*Work required:* Repeat what the lines below say, word for word, and skip every image.

*Recorded data:*

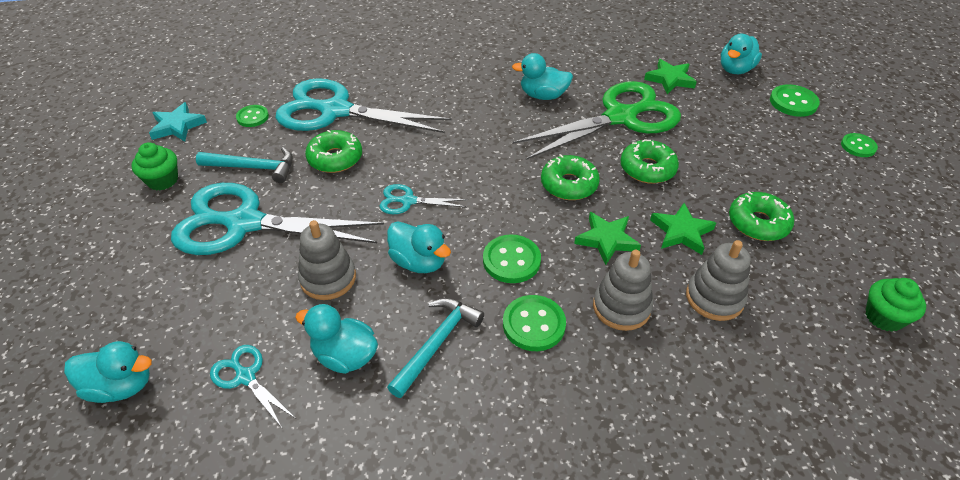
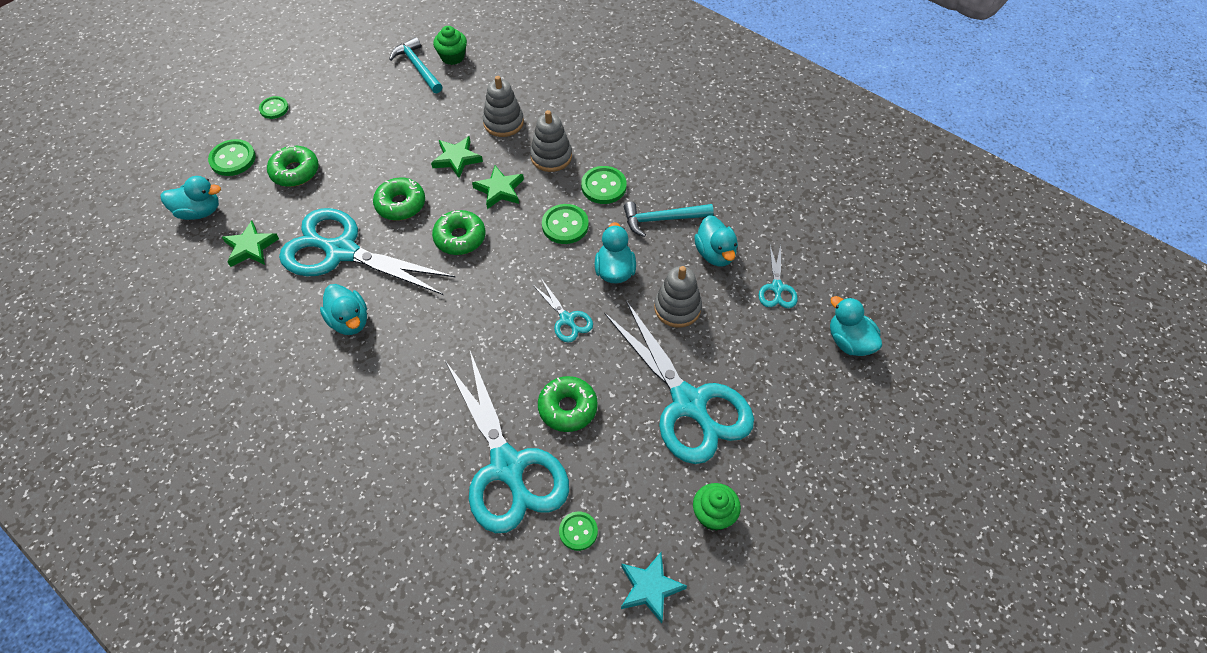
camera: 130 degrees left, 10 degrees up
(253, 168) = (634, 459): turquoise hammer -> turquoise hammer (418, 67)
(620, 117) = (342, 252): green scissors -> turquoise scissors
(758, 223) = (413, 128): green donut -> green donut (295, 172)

*Answer to this problem:*
camera: 130 degrees left, 10 degrees up
(253, 168) = (634, 459): turquoise hammer -> turquoise hammer (418, 67)
(620, 117) = (342, 252): green scissors -> turquoise scissors
(758, 223) = (413, 128): green donut -> green donut (295, 172)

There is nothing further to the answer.